TASK REQUIREMENTS
Starting with the line that contains "brown trophy [558,394,599,471]", copy out each line through the end of the entries below, exactly as written, and nothing else.

** DATA IN THIS EXERCISE follows **

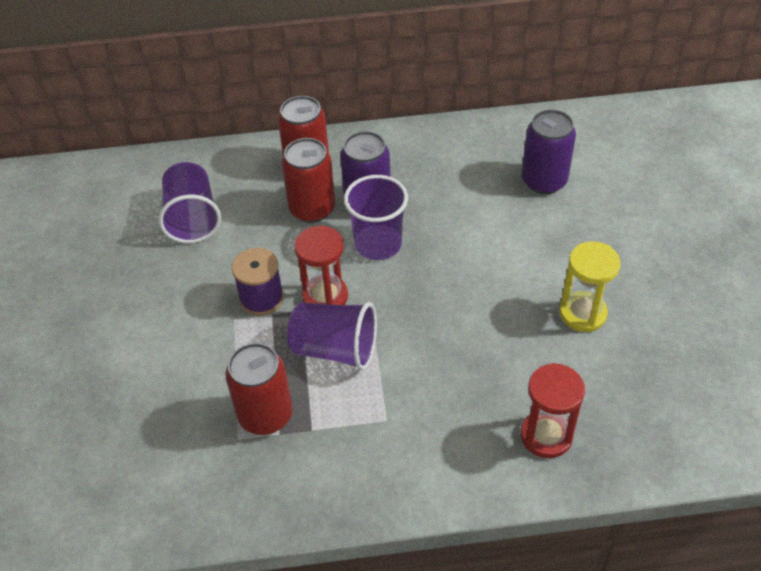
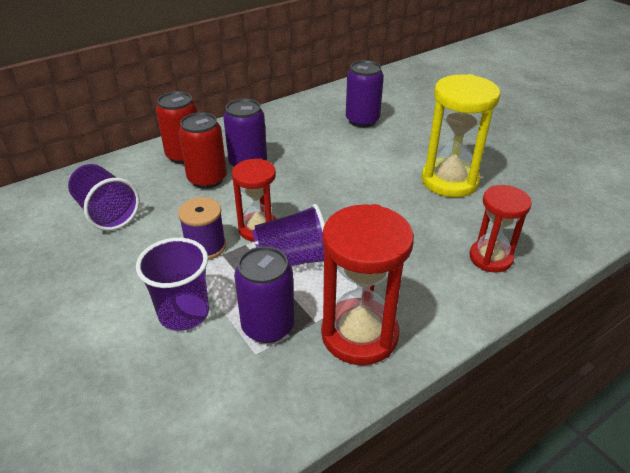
camera: 30 degrees left, 10 degrees down
red can [225,343,293,435] -> purple can [234,246,295,343]
purple cup [344,175,408,260] -> purple cup moved to [136,238,209,331]
yellow hourglass [559,241,621,332] -> yellow hourglass [422,74,500,197], size x1.57
none -> red hourglass [321,204,414,365]

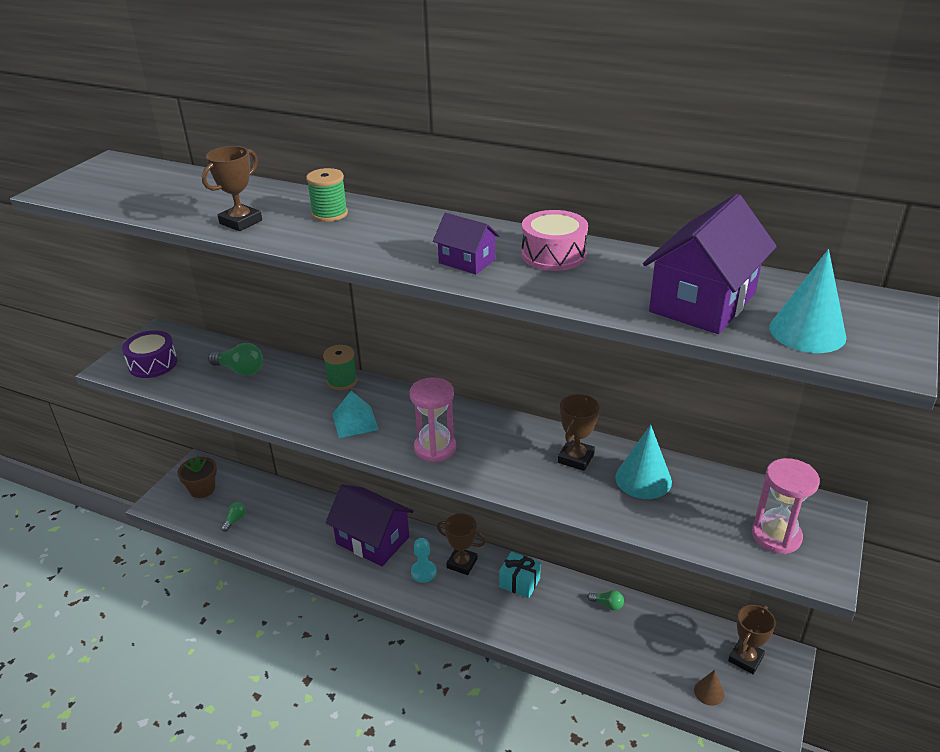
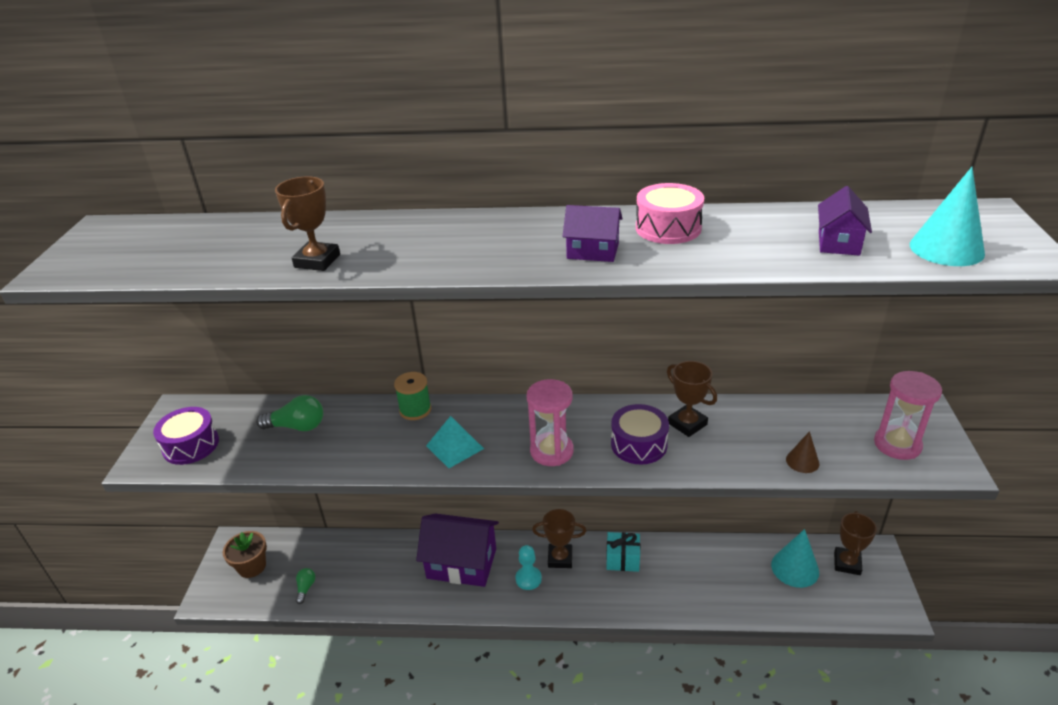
camera: 20 degrees left, 0 degrees up
green spool [306,168,348,222] -> none
brown trophy [558,394,599,471] -> brown trophy turned 45 degrees counterclockwise [667,361,717,437]
green light bulb [587,590,624,610] -> none
turquoise cone [615,425,672,499] -> turquoise cone moved to [771,529,819,588]
purple house [643,194,777,334] -> purple house [818,186,872,256], size x0.53
brown cone [694,670,724,706] -> brown cone moved to [786,431,819,473]
none -> purple drum [611,404,669,464]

** End of DATA IN THIS EXERCISE **

ANSWER TO THIS PROBLEM
brown trophy [558,394,599,471] -> brown trophy turned 45 degrees counterclockwise [667,361,717,437]
green light bulb [587,590,624,610] -> none
turquoise cone [615,425,672,499] -> turquoise cone moved to [771,529,819,588]
purple house [643,194,777,334] -> purple house [818,186,872,256], size x0.53
brown cone [694,670,724,706] -> brown cone moved to [786,431,819,473]
none -> purple drum [611,404,669,464]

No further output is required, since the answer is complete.